GIVEN DATA:
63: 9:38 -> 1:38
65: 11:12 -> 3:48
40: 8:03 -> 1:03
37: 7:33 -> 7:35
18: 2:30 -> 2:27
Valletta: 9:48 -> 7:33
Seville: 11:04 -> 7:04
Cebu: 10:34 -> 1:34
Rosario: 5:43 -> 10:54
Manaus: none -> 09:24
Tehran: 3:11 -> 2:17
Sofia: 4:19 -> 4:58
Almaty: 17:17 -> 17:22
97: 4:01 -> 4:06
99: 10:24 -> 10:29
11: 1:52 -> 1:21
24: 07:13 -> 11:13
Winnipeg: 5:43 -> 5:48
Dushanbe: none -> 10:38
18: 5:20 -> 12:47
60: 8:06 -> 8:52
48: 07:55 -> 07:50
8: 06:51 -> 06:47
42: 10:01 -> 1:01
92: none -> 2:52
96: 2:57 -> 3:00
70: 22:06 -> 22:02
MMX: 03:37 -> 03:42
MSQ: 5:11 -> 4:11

OBJECTIVE:
Could you return all of the rows above word for word, with nothing changed, added or left out?

FULL ANSWER:
63: 9:38 -> 1:38
65: 11:12 -> 3:48
40: 8:03 -> 1:03
37: 7:33 -> 7:35
18: 2:30 -> 2:27
Valletta: 9:48 -> 7:33
Seville: 11:04 -> 7:04
Cebu: 10:34 -> 1:34
Rosario: 5:43 -> 10:54
Manaus: none -> 09:24
Tehran: 3:11 -> 2:17
Sofia: 4:19 -> 4:58
Almaty: 17:17 -> 17:22
97: 4:01 -> 4:06
99: 10:24 -> 10:29
11: 1:52 -> 1:21
24: 07:13 -> 11:13
Winnipeg: 5:43 -> 5:48
Dushanbe: none -> 10:38
18: 5:20 -> 12:47
60: 8:06 -> 8:52
48: 07:55 -> 07:50
8: 06:51 -> 06:47
42: 10:01 -> 1:01
92: none -> 2:52
96: 2:57 -> 3:00
70: 22:06 -> 22:02
MMX: 03:37 -> 03:42
MSQ: 5:11 -> 4:11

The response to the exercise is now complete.